_TRY IT_. Take the line that holds "R2: 1.5 (0V, IC2/IN-) -> 1.5 (IC2/IN-, VDD)" and every line after it to the end of the entries, and repeat them exactly without the pictures.

- Opening Delimiter -

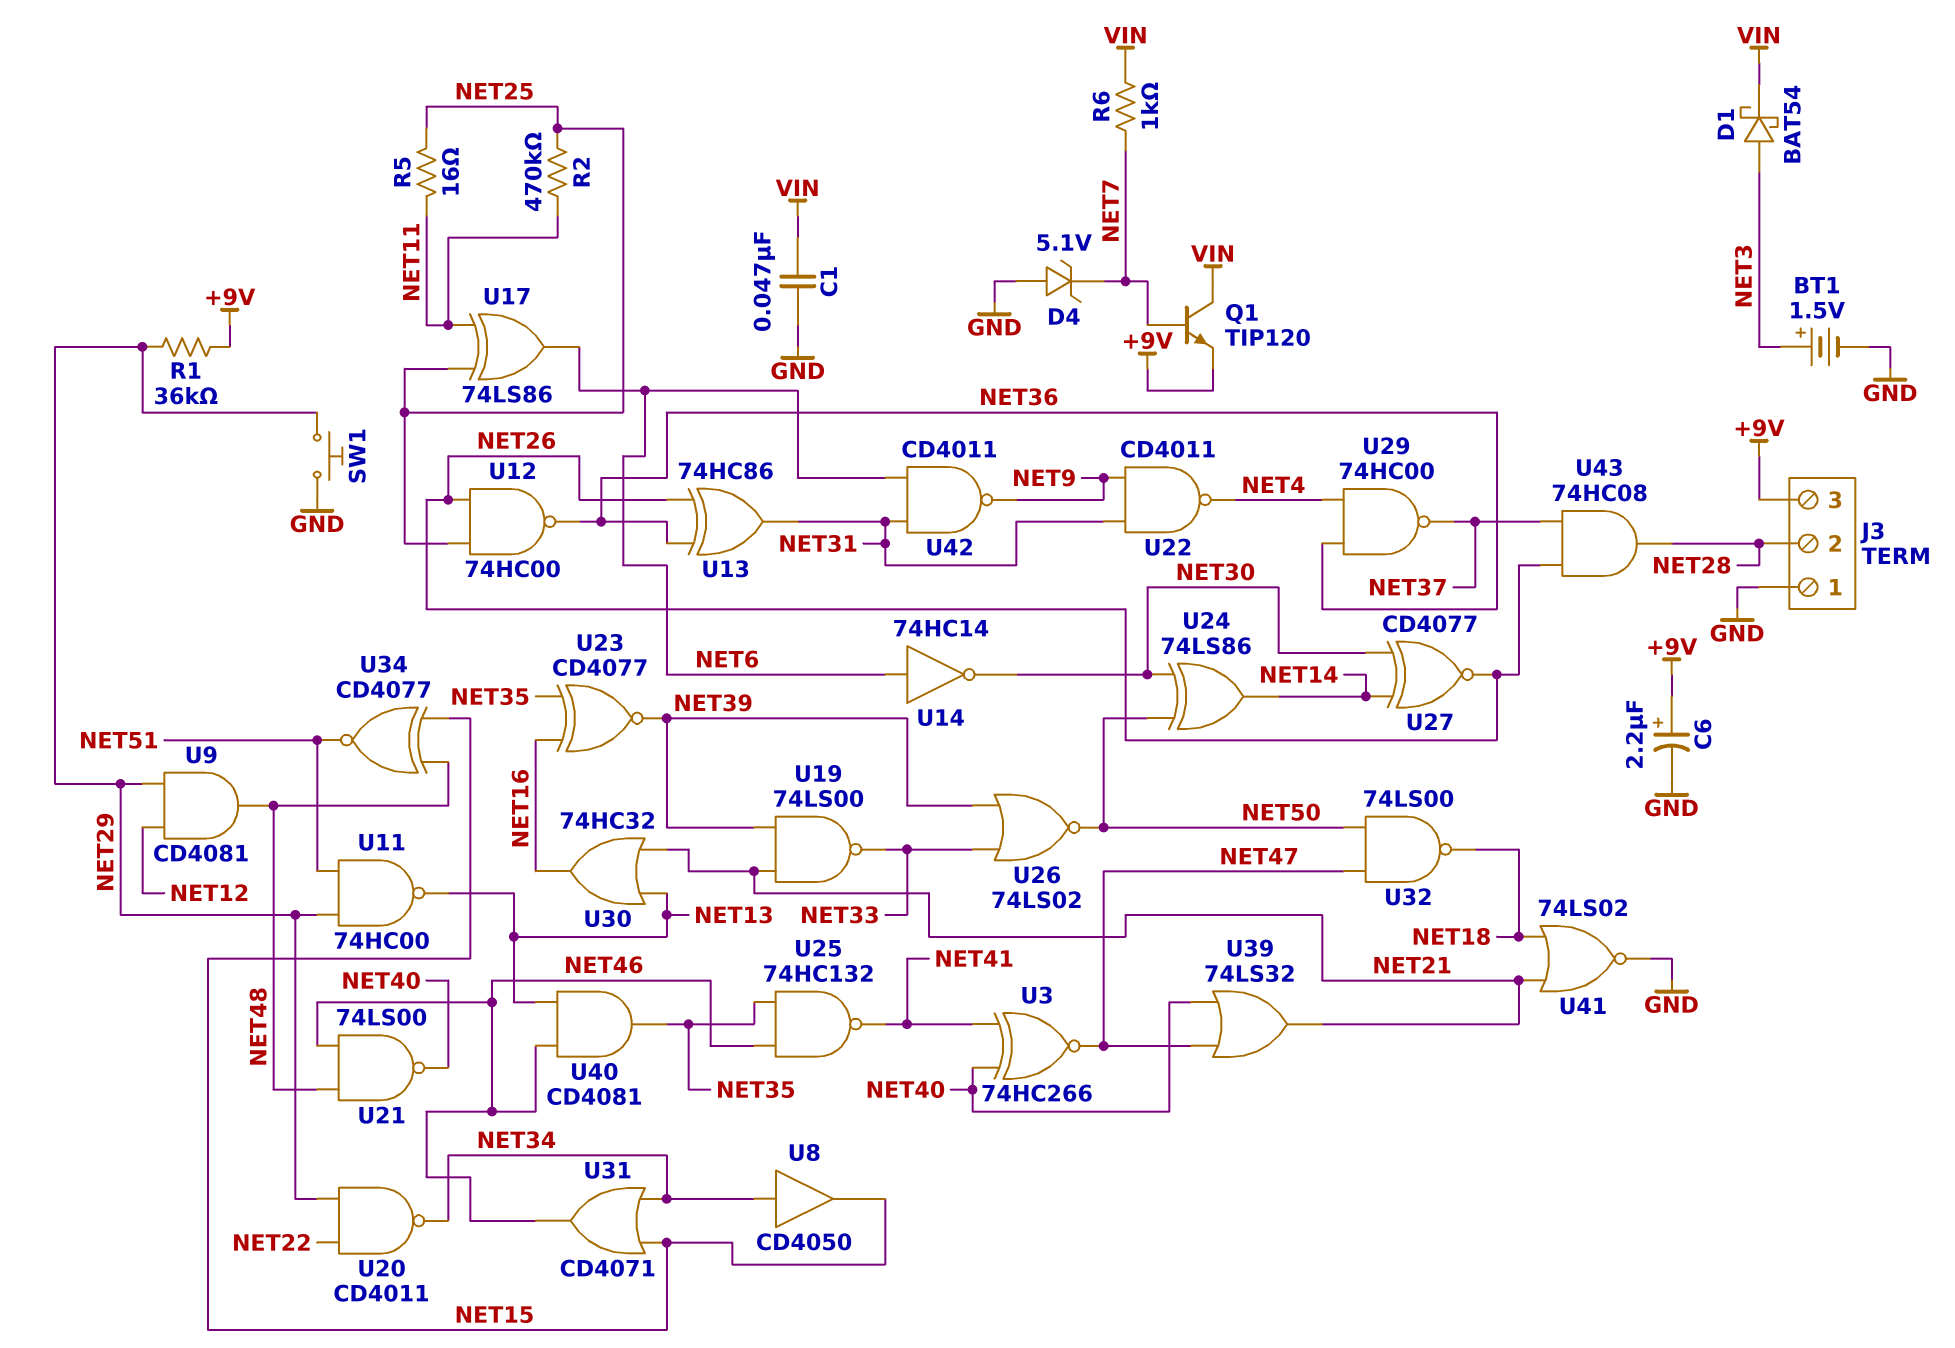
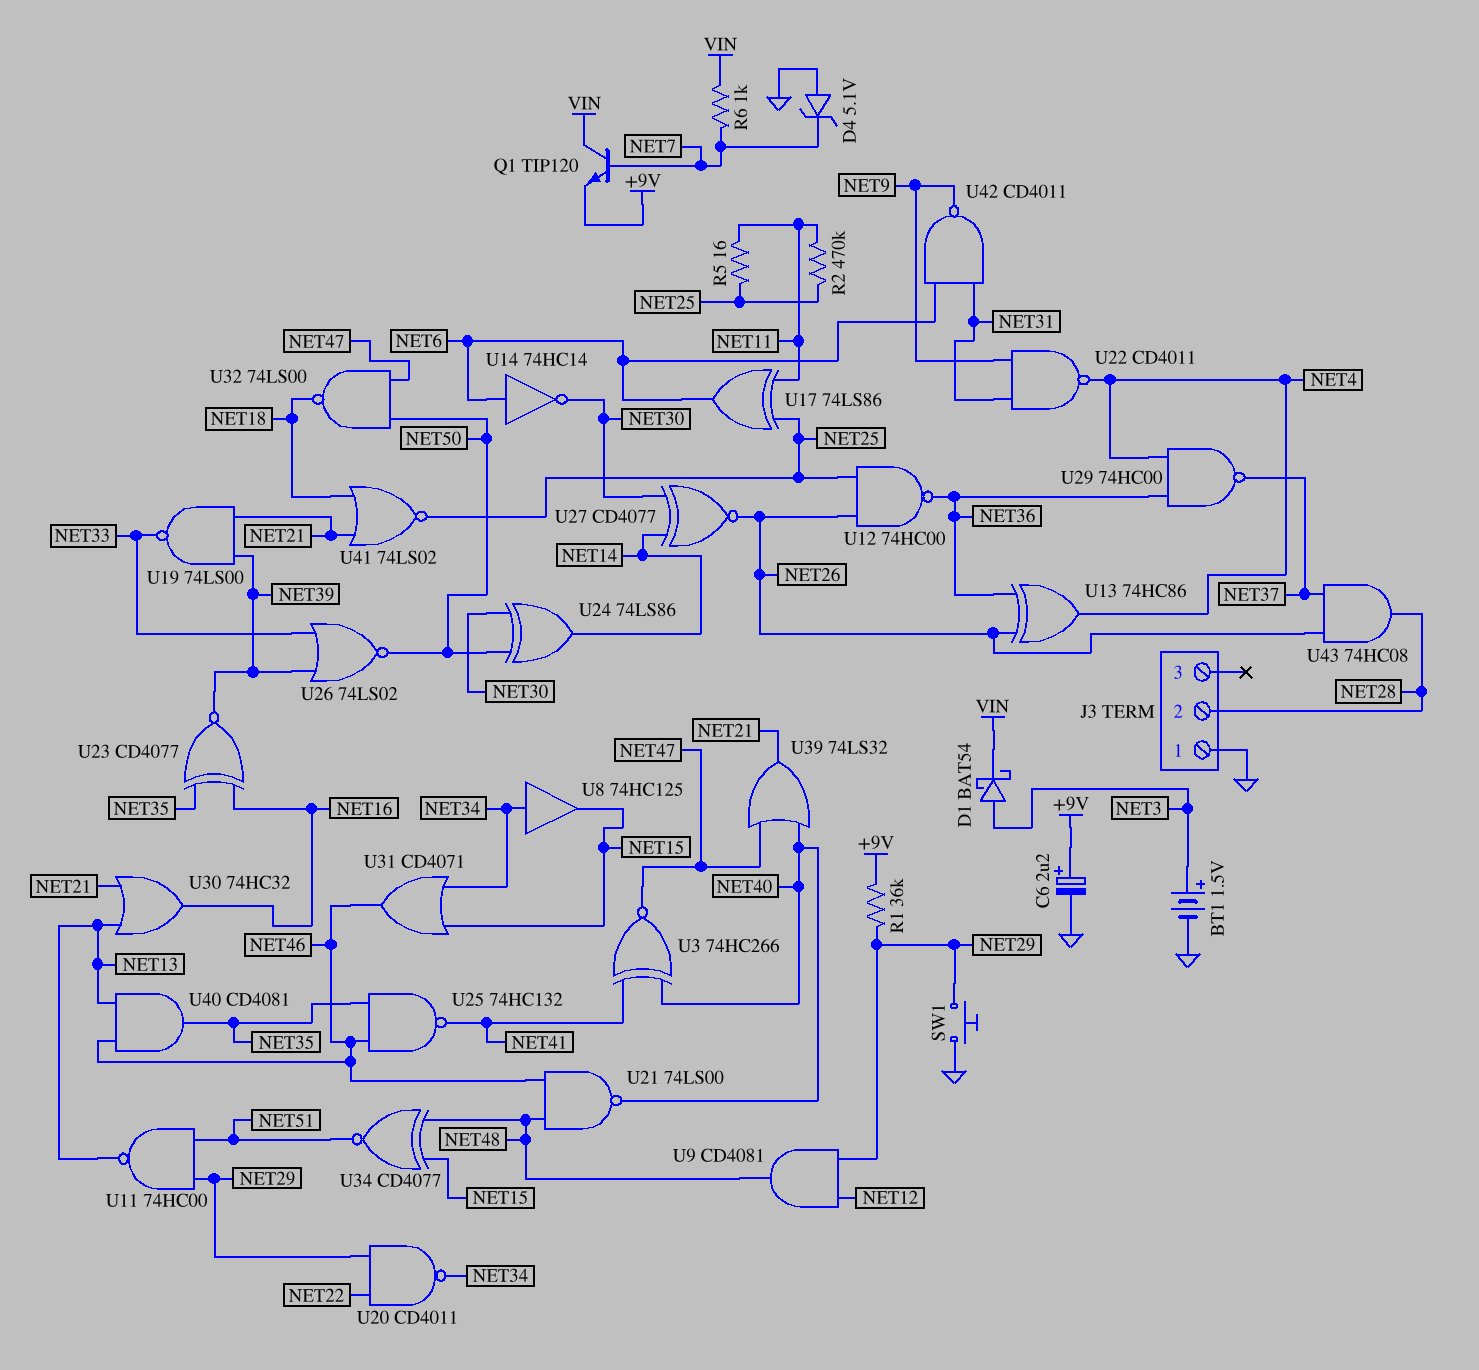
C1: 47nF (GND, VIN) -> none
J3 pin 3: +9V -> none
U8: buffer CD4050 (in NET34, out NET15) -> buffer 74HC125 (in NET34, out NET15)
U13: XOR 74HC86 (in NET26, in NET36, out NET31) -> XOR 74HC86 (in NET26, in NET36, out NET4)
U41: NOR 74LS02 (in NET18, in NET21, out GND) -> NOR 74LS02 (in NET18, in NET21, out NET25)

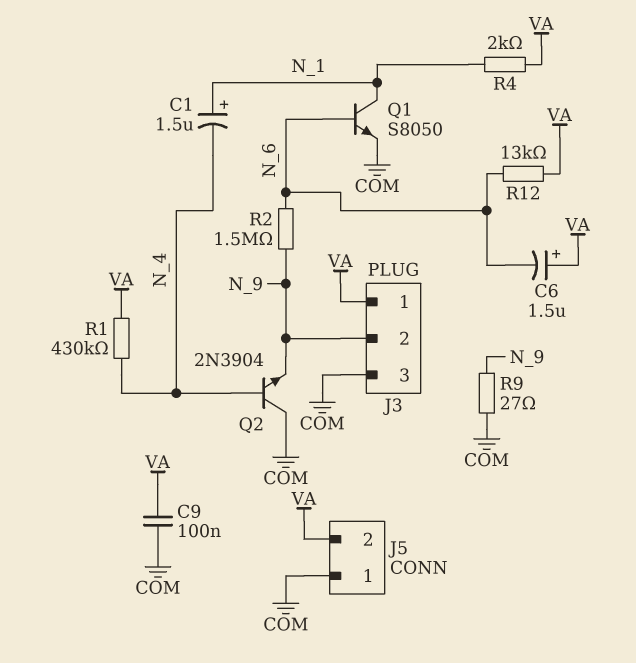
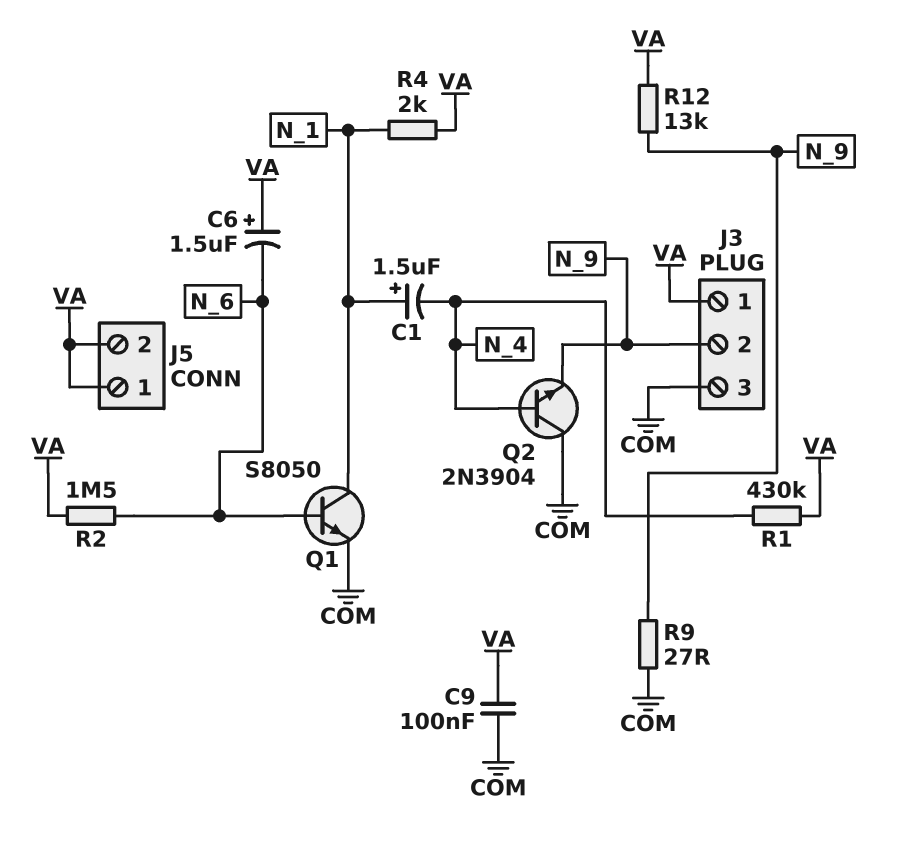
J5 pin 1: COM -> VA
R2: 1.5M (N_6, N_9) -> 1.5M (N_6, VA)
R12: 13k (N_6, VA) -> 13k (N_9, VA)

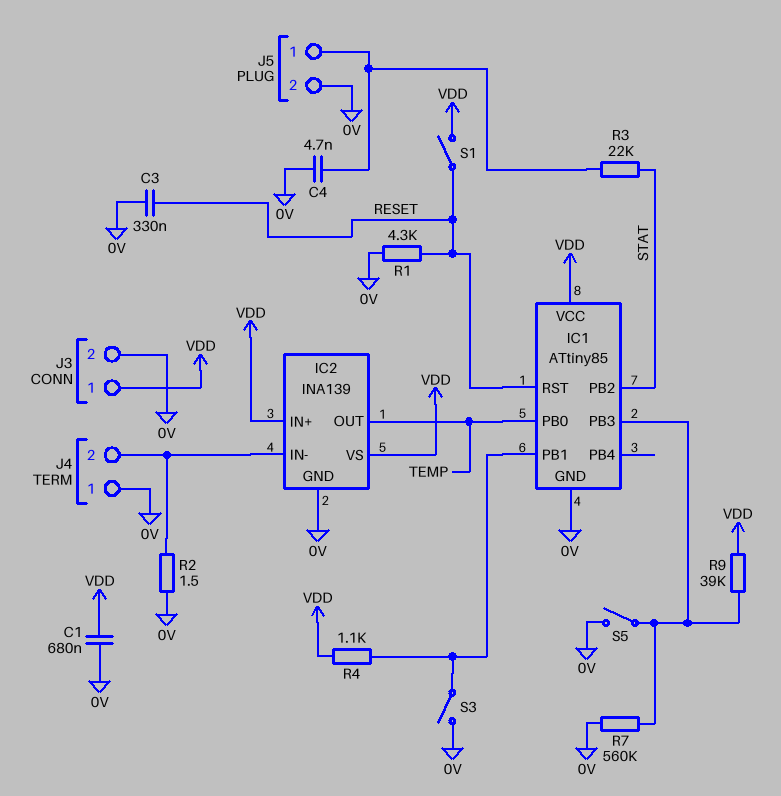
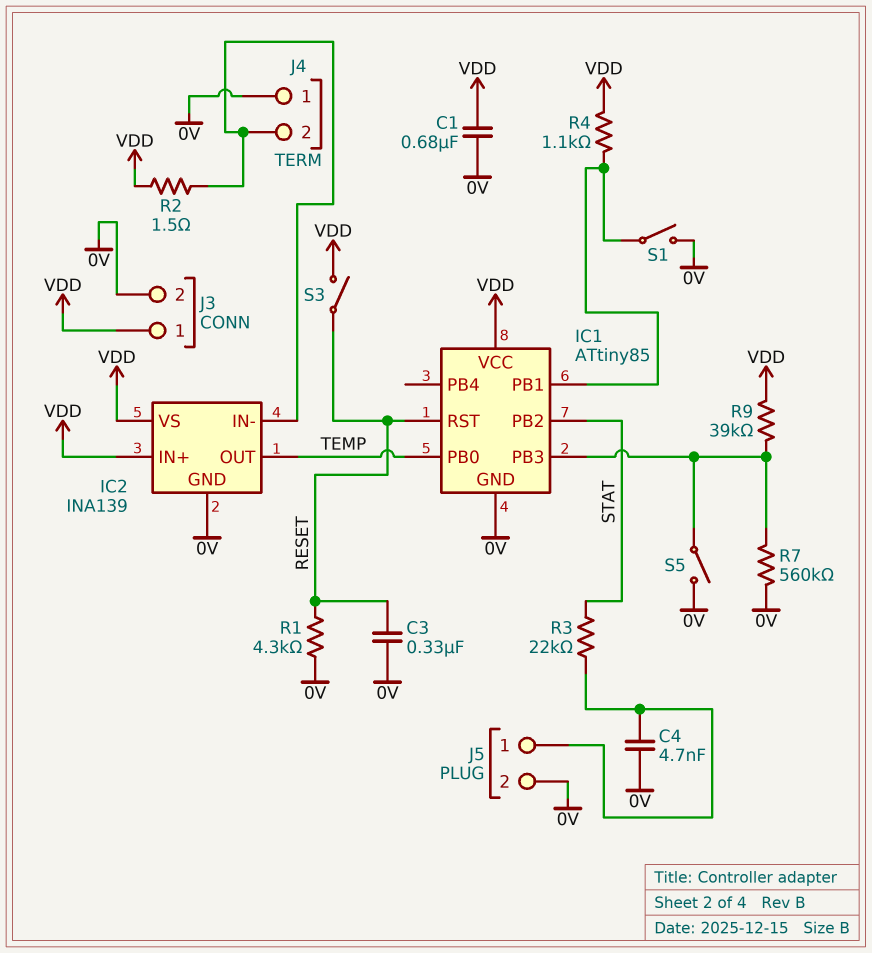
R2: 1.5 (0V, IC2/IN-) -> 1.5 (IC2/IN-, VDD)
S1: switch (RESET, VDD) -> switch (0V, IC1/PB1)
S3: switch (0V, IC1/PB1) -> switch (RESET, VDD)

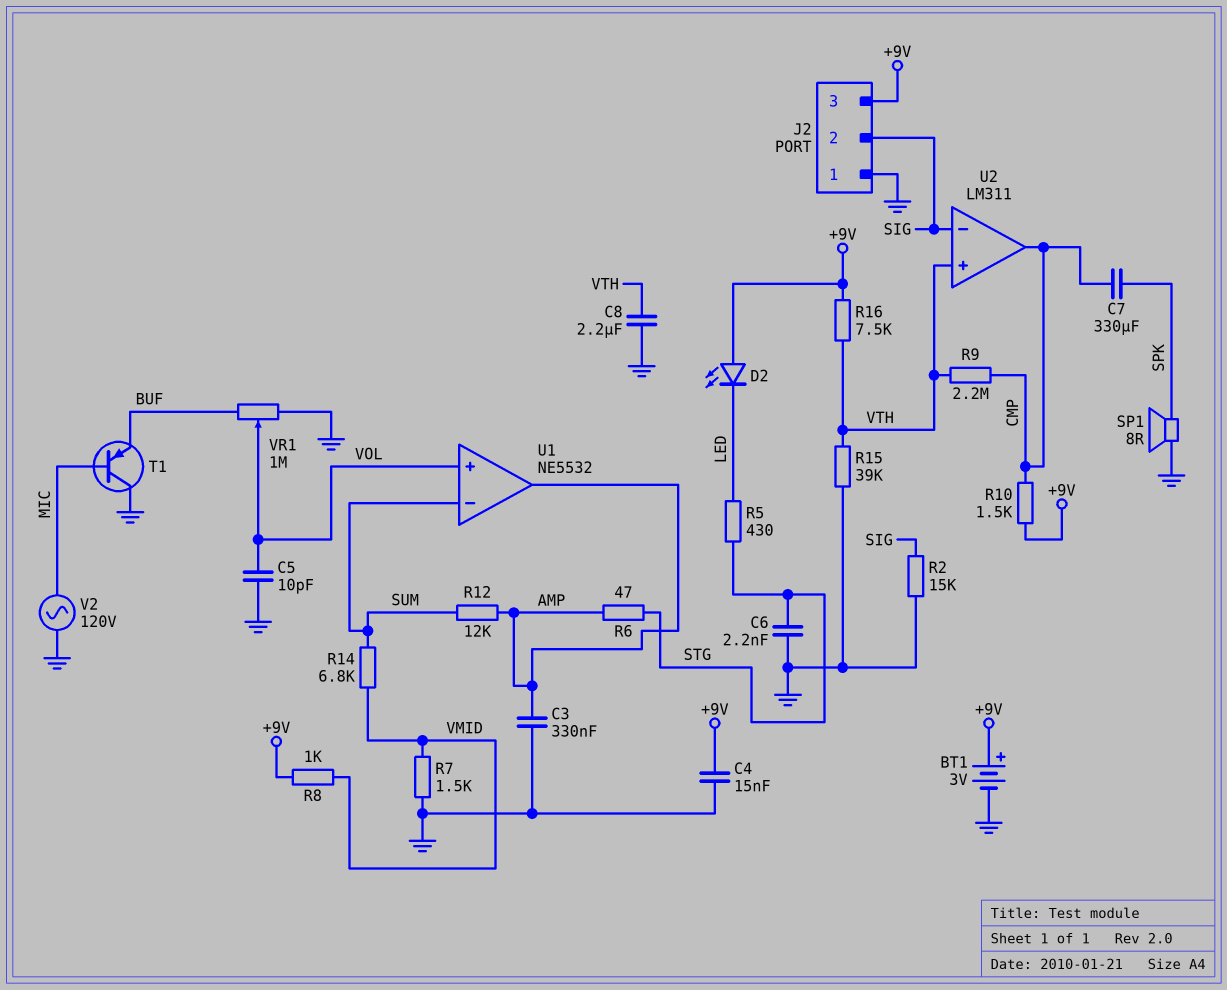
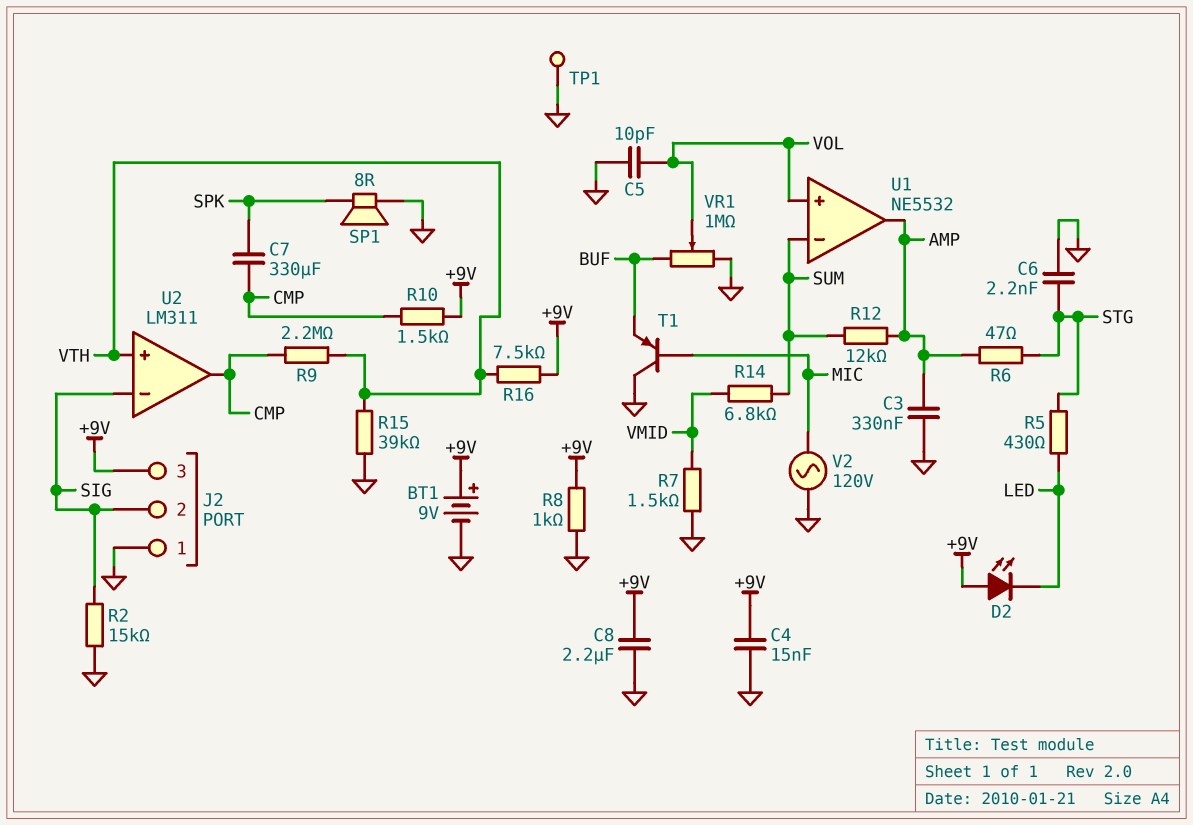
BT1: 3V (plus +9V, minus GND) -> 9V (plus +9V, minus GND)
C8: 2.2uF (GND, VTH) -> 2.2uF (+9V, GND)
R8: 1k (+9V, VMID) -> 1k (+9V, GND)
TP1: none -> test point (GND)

- Closing Delimiter -

_EXERCISE ANSWER_.
R2: 1.5 (0V, IC2/IN-) -> 1.5 (IC2/IN-, VDD)
S1: switch (RESET, VDD) -> switch (0V, IC1/PB1)
S3: switch (0V, IC1/PB1) -> switch (RESET, VDD)

BT1: 3V (plus +9V, minus GND) -> 9V (plus +9V, minus GND)
C8: 2.2uF (GND, VTH) -> 2.2uF (+9V, GND)
R8: 1k (+9V, VMID) -> 1k (+9V, GND)
TP1: none -> test point (GND)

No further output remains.